**WHAT YOU HAVE TO DO**
The records are to be copied word for word, and the pictures dropped.

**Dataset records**
*** Block opens ***
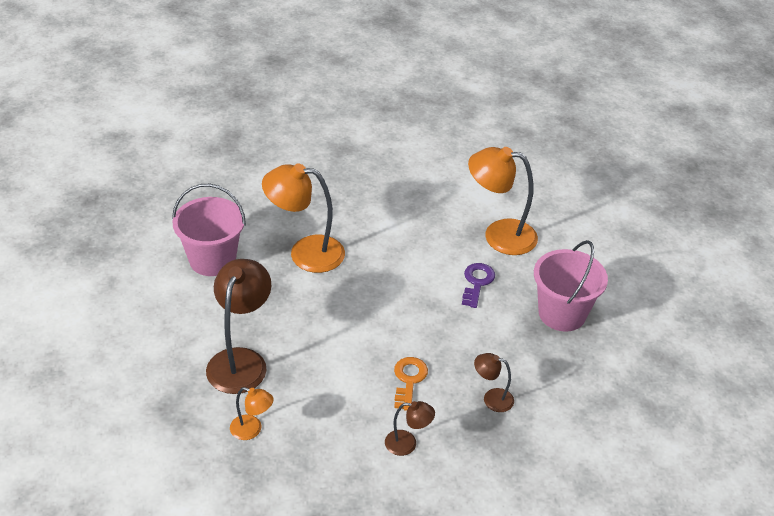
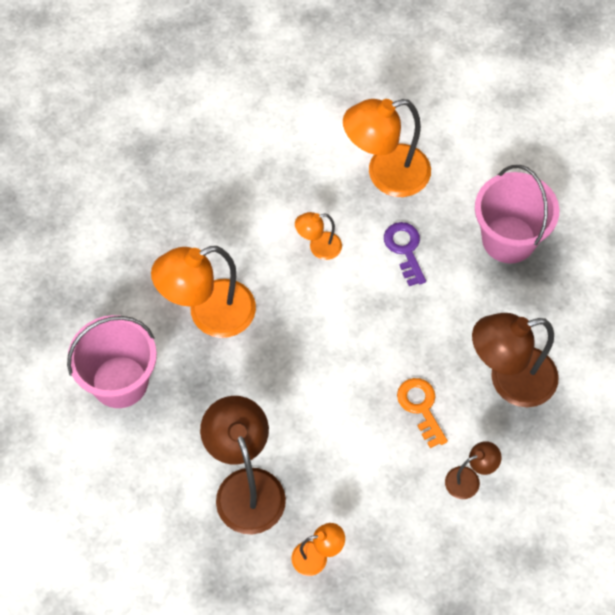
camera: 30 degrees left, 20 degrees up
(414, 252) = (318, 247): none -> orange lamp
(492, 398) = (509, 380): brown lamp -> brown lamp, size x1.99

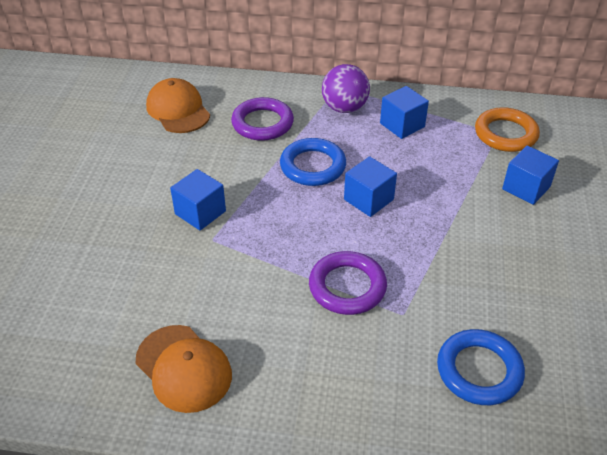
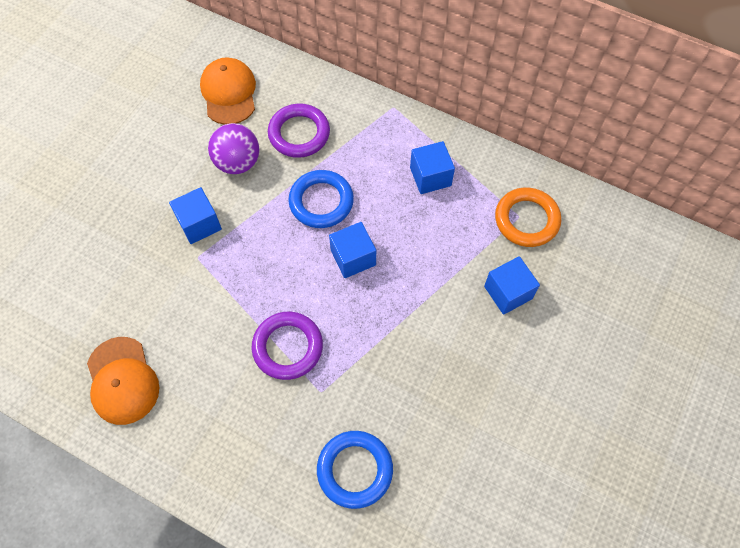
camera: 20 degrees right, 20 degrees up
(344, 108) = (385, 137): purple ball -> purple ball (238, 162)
*** Block closes ***
**THE ANSWER**
camera: 30 degrees left, 20 degrees up
(414, 252) = (318, 247): none -> orange lamp
(492, 398) = (509, 380): brown lamp -> brown lamp, size x1.99

camera: 20 degrees right, 20 degrees up
(344, 108) = (385, 137): purple ball -> purple ball (238, 162)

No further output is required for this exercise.